[RECORDS PROVIDED]

- Opening Delimiter -

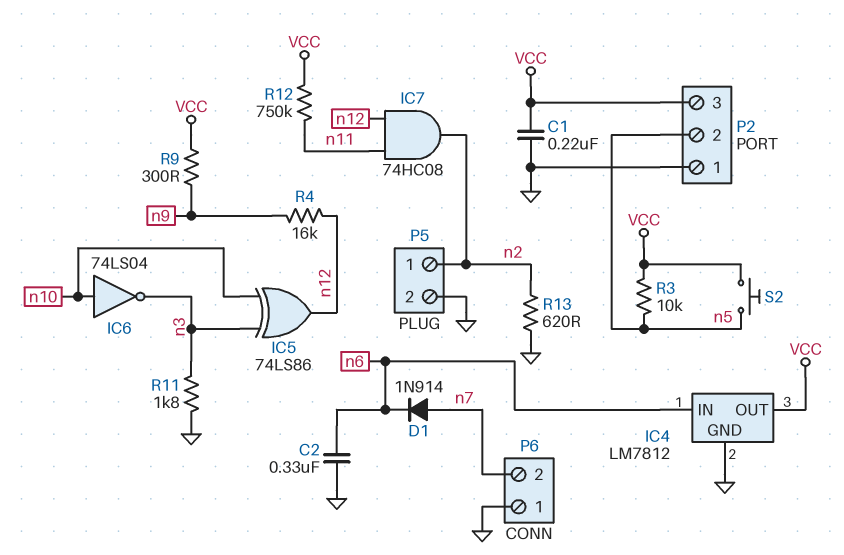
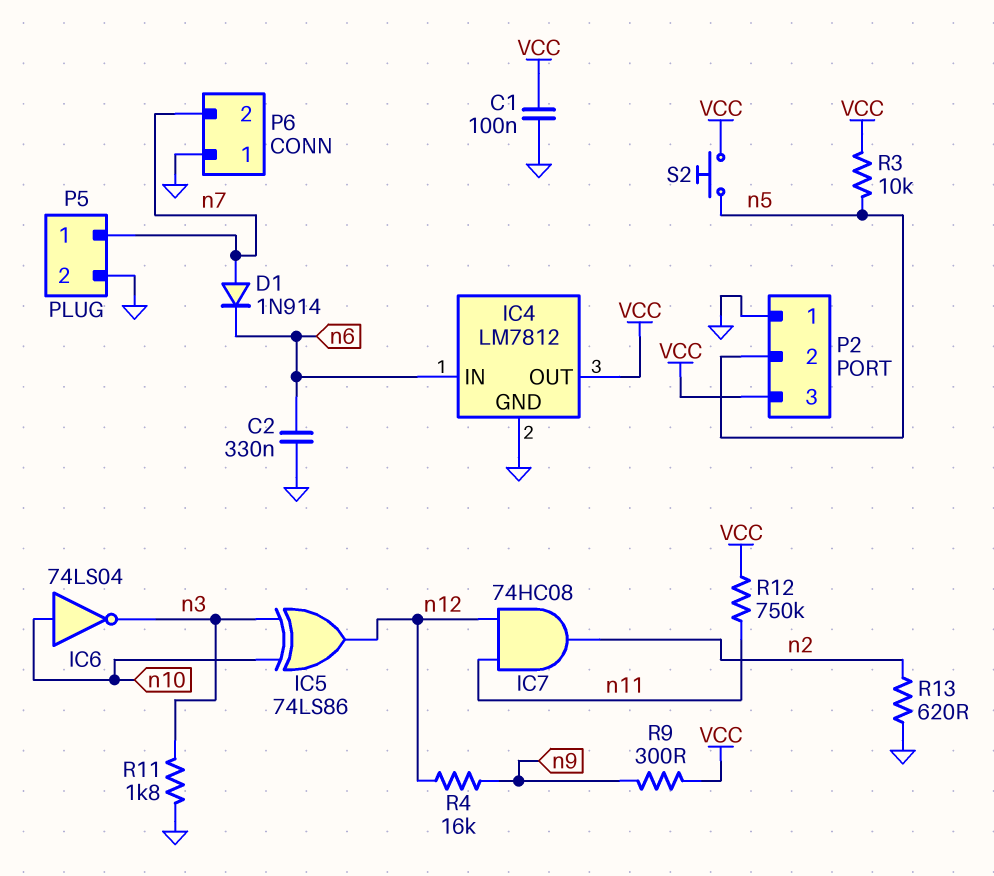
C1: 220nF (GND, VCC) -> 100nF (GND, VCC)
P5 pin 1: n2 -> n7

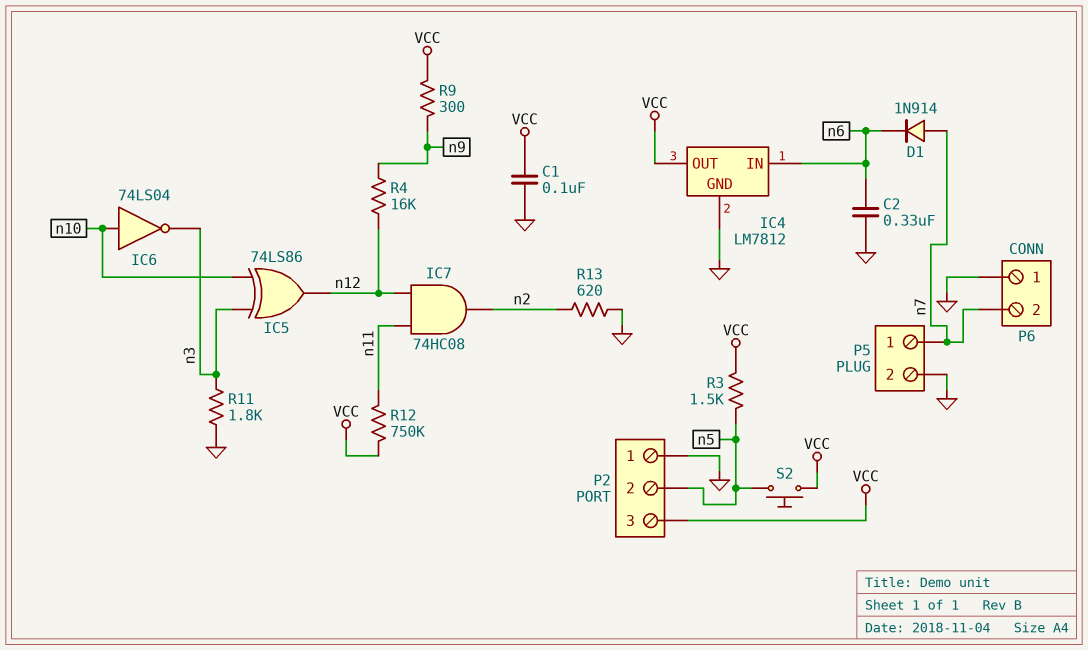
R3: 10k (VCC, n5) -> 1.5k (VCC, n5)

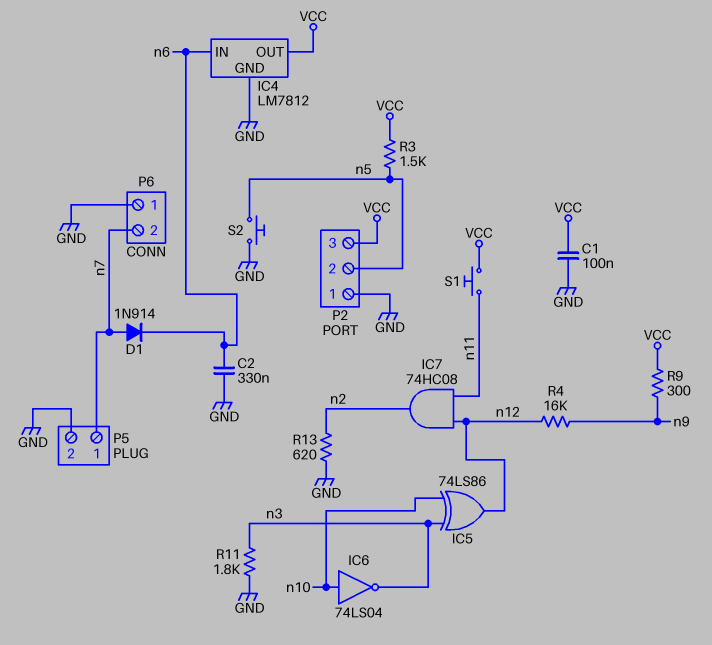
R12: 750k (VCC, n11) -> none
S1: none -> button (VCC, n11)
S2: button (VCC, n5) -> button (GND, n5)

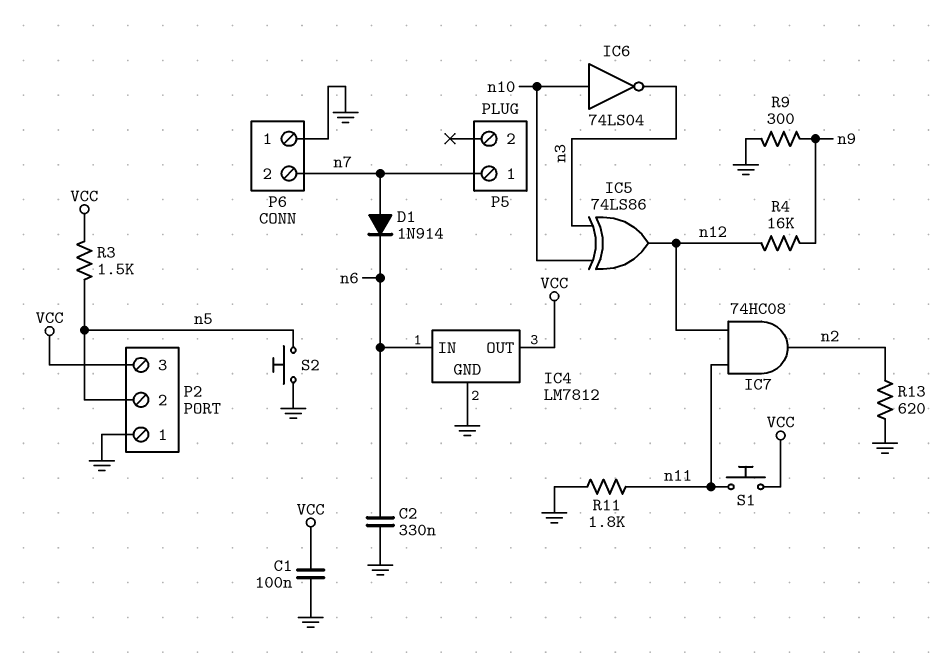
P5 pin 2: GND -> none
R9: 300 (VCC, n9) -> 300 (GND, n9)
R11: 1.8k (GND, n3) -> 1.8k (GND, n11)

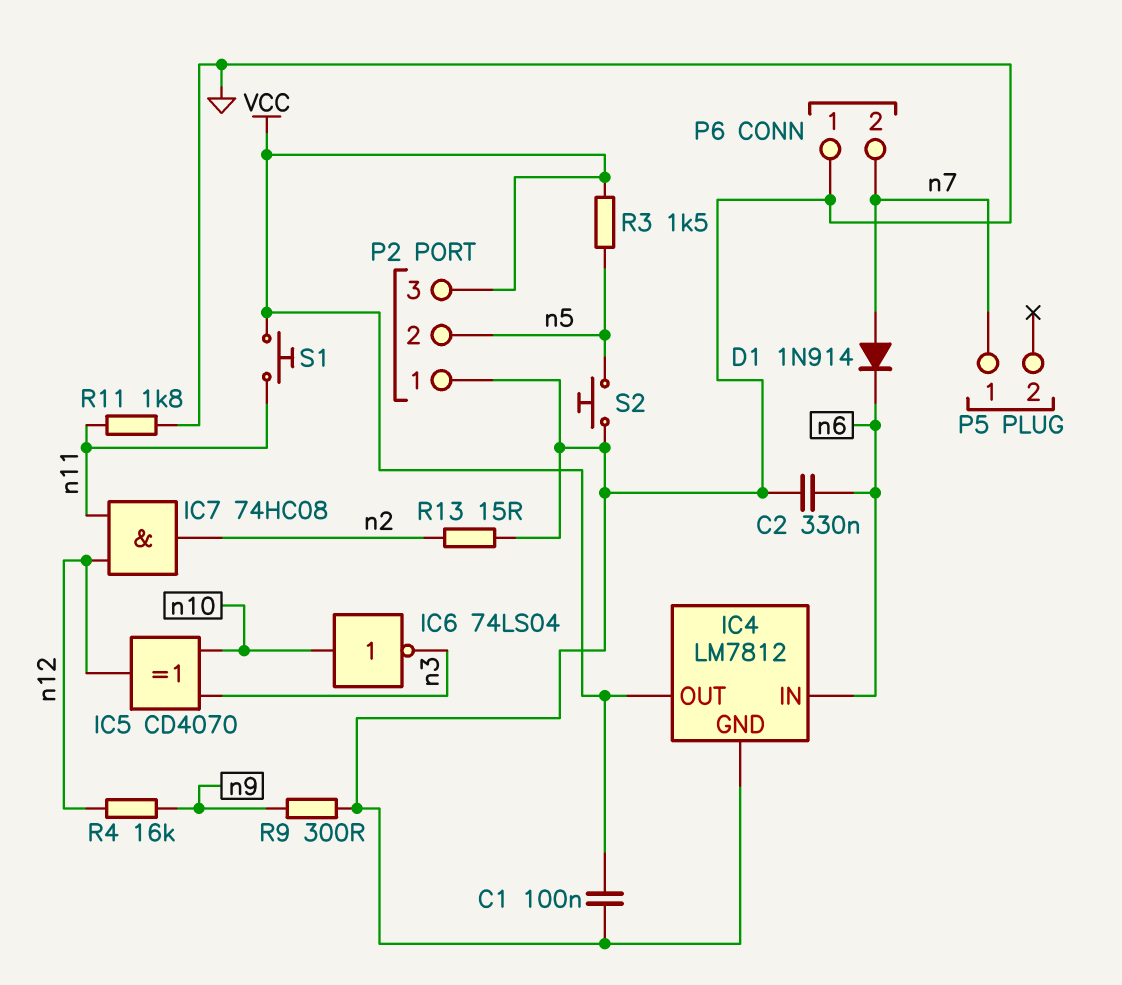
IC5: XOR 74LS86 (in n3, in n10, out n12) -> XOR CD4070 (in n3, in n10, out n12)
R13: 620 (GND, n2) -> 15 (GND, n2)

- Closing Delimiter -

[TASK ITEM] Everything in the records goes into your answer exactly, except the pictures.

[WRITTEN REPLY]
C1: 220nF (GND, VCC) -> 100nF (GND, VCC)
P5 pin 1: n2 -> n7

R3: 10k (VCC, n5) -> 1.5k (VCC, n5)

R12: 750k (VCC, n11) -> none
S1: none -> button (VCC, n11)
S2: button (VCC, n5) -> button (GND, n5)

P5 pin 2: GND -> none
R9: 300 (VCC, n9) -> 300 (GND, n9)
R11: 1.8k (GND, n3) -> 1.8k (GND, n11)

IC5: XOR 74LS86 (in n3, in n10, out n12) -> XOR CD4070 (in n3, in n10, out n12)
R13: 620 (GND, n2) -> 15 (GND, n2)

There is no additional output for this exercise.